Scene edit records

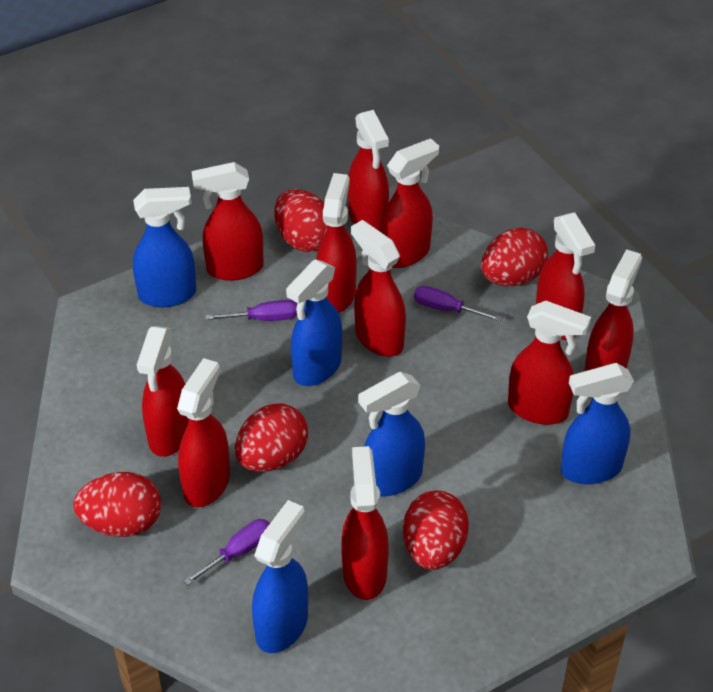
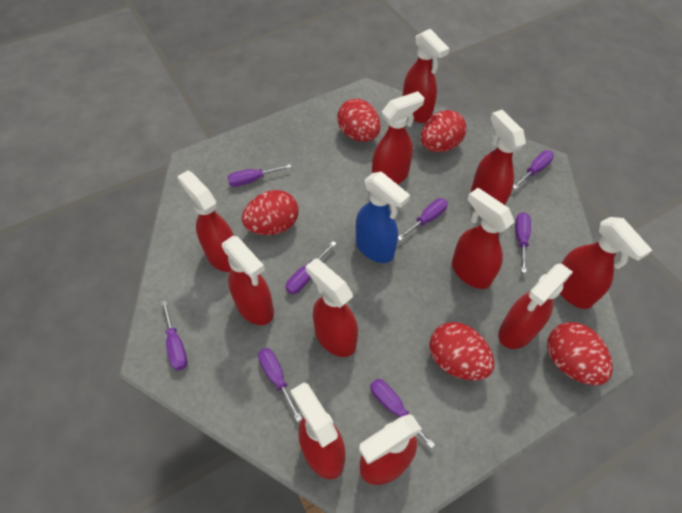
blue spray bottle: 5 -> 1
purple screwdriver: 3 -> 8

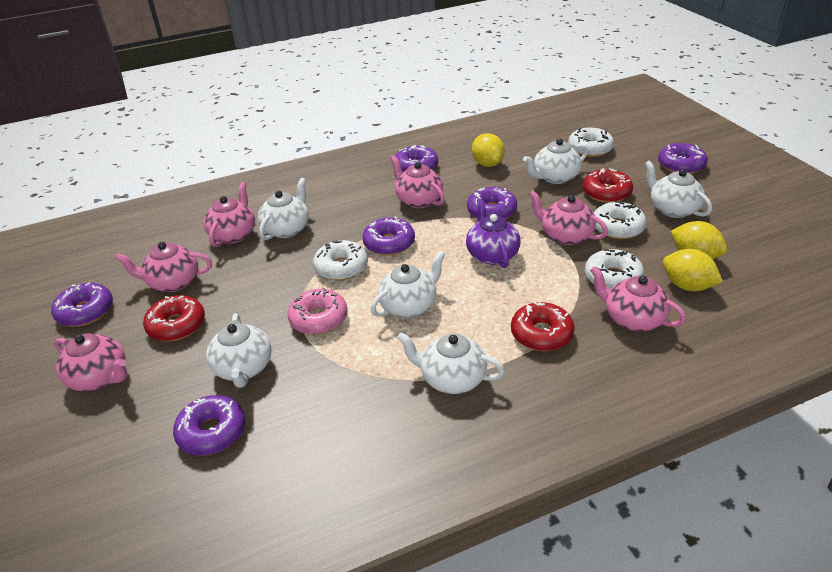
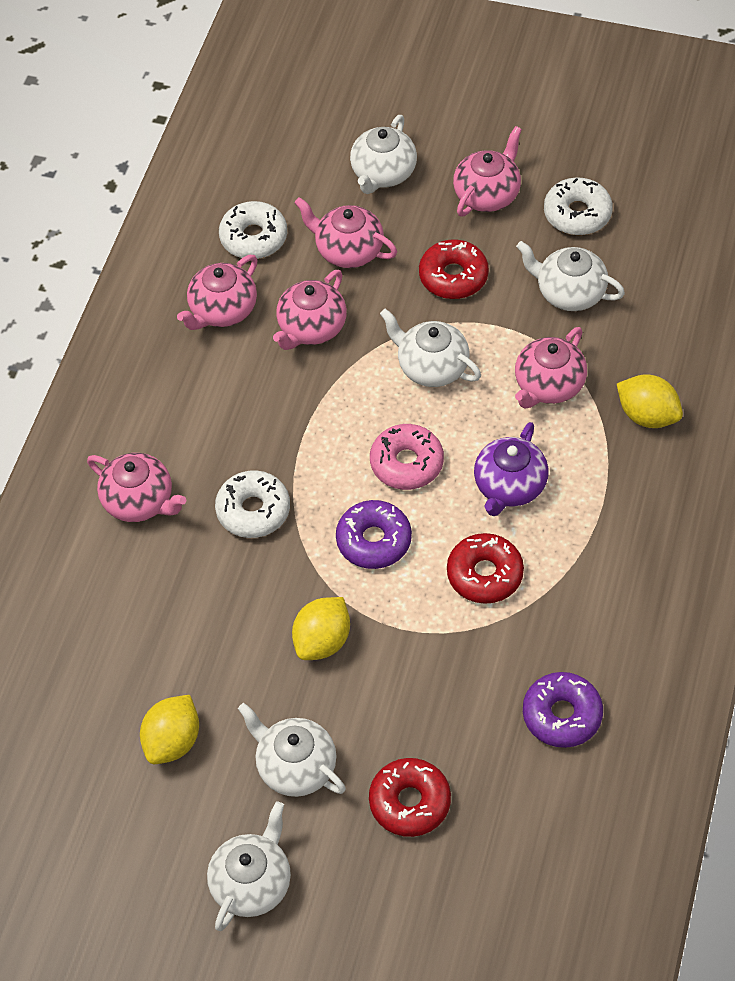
purple donut: 6 -> 2
white donut: 4 -> 3
white teapot: 6 -> 5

Problem to work on: Restate word for word the lines starting at the one that contains "purple screwdriver: 3 -> 8" and ending at the last line of the data. Skip every picture.

Reply to the exercise:
purple screwdriver: 3 -> 8

purple donut: 6 -> 2
white donut: 4 -> 3
white teapot: 6 -> 5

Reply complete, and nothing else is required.